Exercise objective » Could you reproduce, exactly as written, every line from the one containing "orange_chopping_board, move" through the last line of the records, and nothing else?

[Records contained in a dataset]
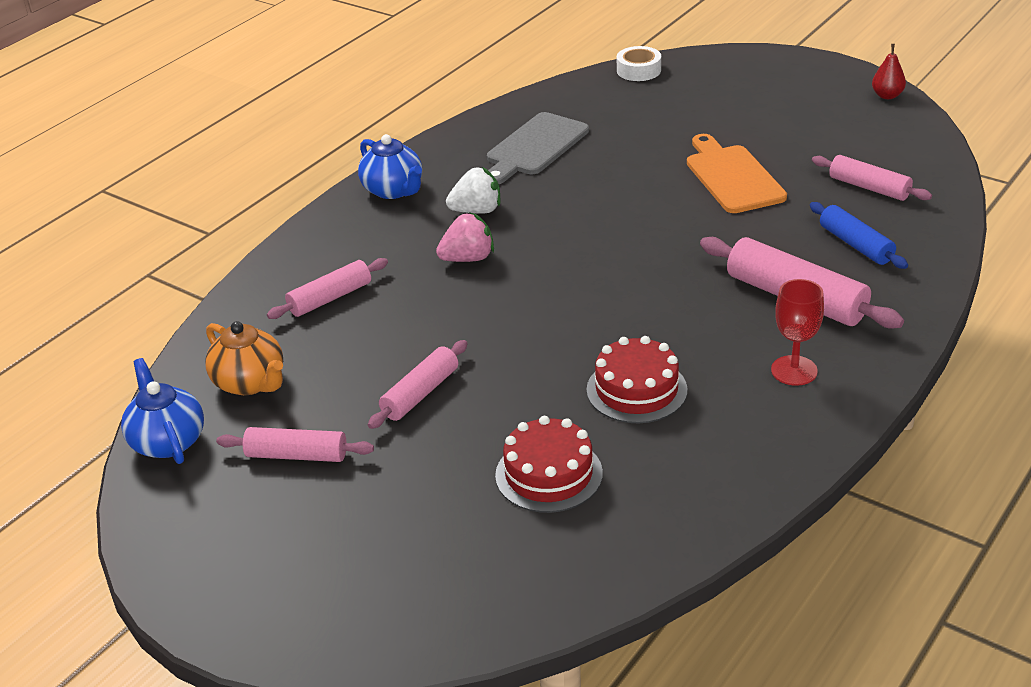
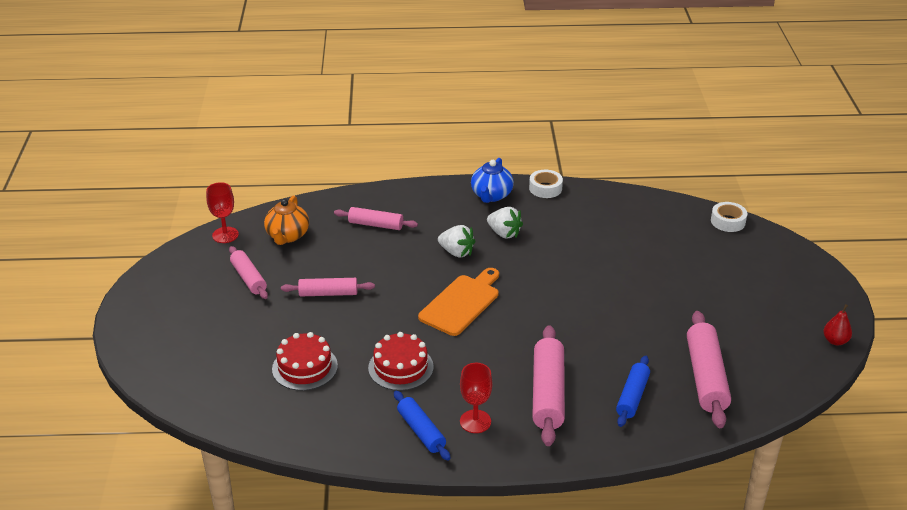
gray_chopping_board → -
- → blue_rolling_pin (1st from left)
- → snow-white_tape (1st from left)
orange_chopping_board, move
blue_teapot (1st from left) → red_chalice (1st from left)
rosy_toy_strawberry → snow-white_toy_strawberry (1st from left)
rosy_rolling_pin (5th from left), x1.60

Output below »
orange_chopping_board, move
blue_teapot (1st from left) → red_chalice (1st from left)
rosy_toy_strawberry → snow-white_toy_strawberry (1st from left)
rosy_rolling_pin (5th from left), x1.60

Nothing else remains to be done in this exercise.